◆ WORK TO COMPLETE ◆
Taking the entries below, transcribe only the lines starting with the one with "D3: schottky 1N5819 (A VCC, K DGND) -> none" and going on through the one with "V1: AC 230V", exactly as written, without the pictures.

◆ DATA EXCERPTS ◆
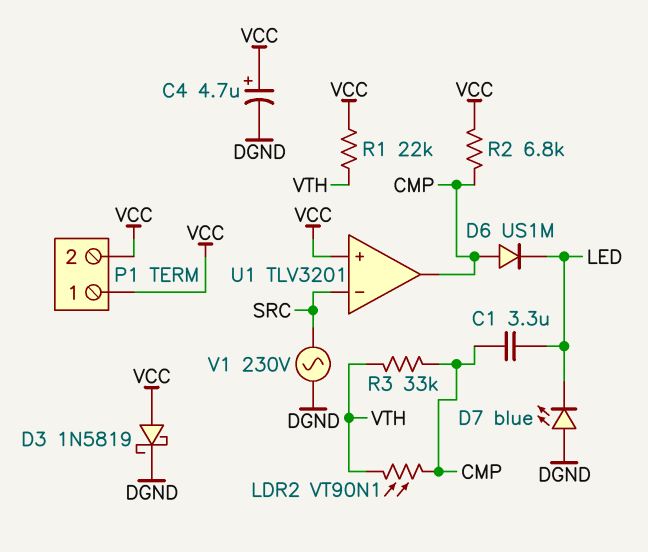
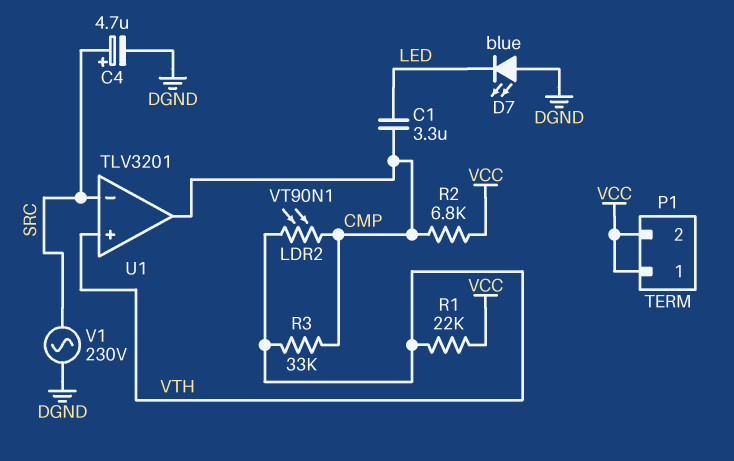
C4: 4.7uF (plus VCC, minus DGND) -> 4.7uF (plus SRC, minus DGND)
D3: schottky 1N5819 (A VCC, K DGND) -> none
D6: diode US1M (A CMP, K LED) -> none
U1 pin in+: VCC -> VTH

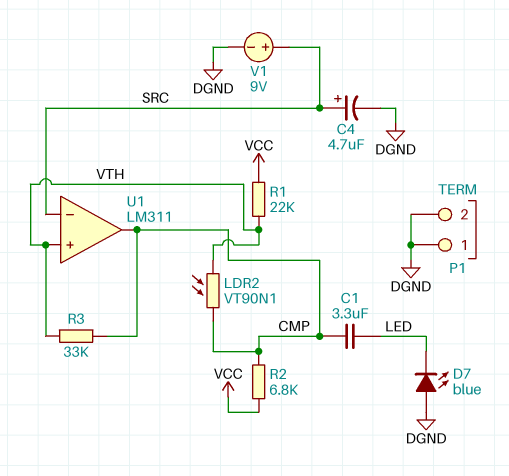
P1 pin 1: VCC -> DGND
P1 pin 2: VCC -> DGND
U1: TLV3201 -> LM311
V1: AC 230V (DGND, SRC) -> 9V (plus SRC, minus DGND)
...
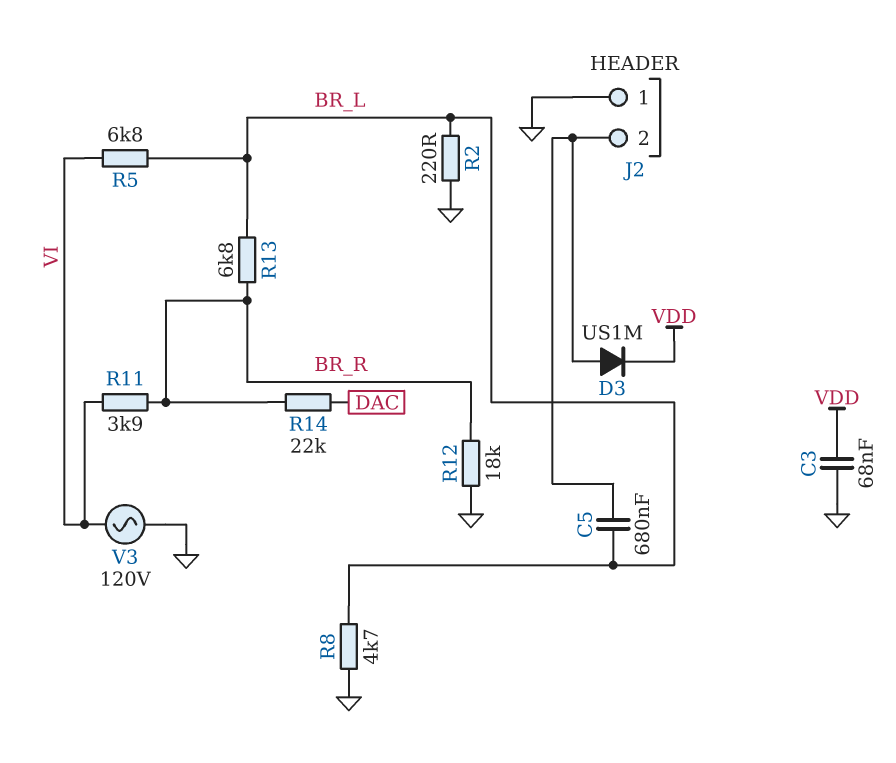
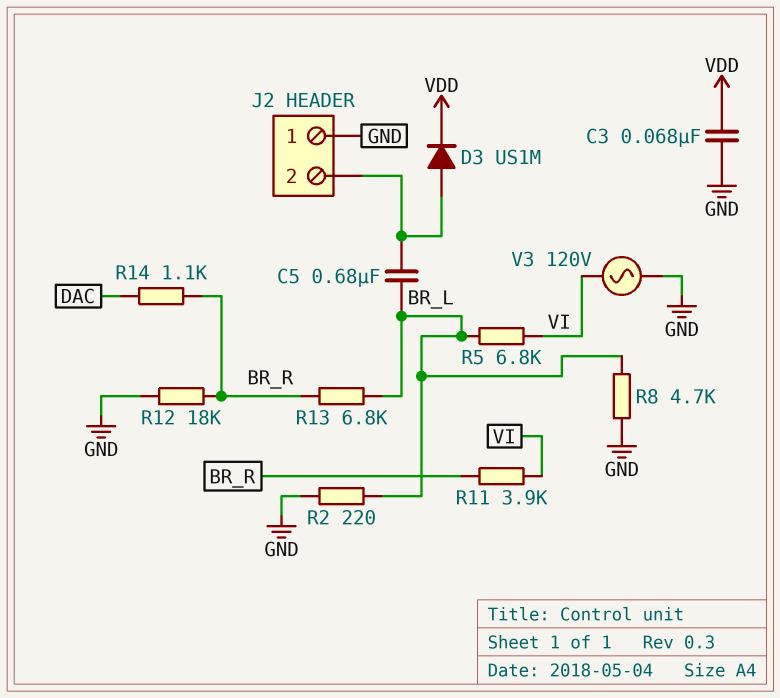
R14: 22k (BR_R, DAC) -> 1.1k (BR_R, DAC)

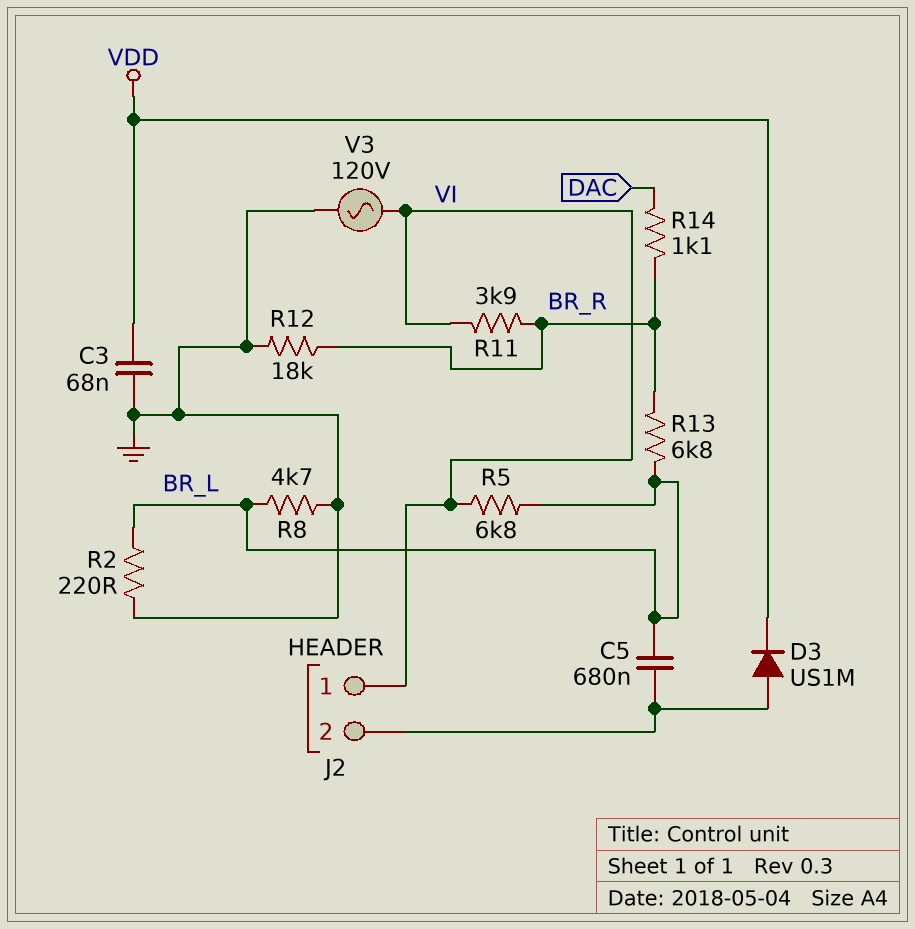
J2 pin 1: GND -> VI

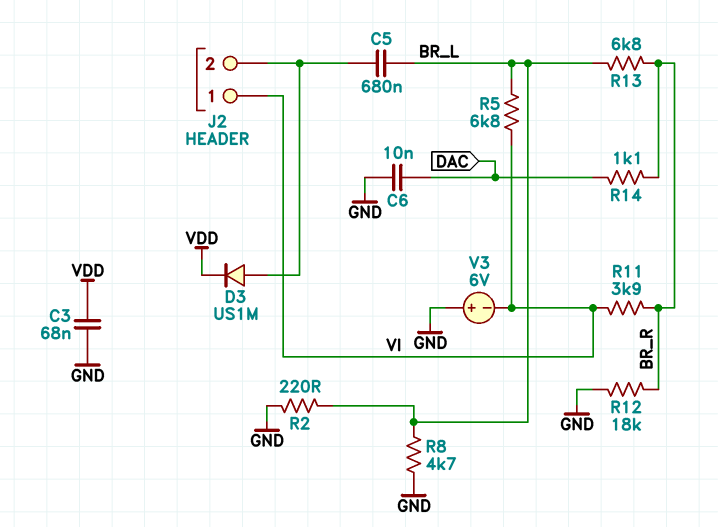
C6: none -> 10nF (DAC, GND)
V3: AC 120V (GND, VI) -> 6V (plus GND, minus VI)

◆ SOLVED PROBLEM ◆
D3: schottky 1N5819 (A VCC, K DGND) -> none
D6: diode US1M (A CMP, K LED) -> none
U1 pin in+: VCC -> VTH

P1 pin 1: VCC -> DGND
P1 pin 2: VCC -> DGND
U1: TLV3201 -> LM311
V1: AC 230V (DGND, SRC) -> 9V (plus SRC, minus DGND)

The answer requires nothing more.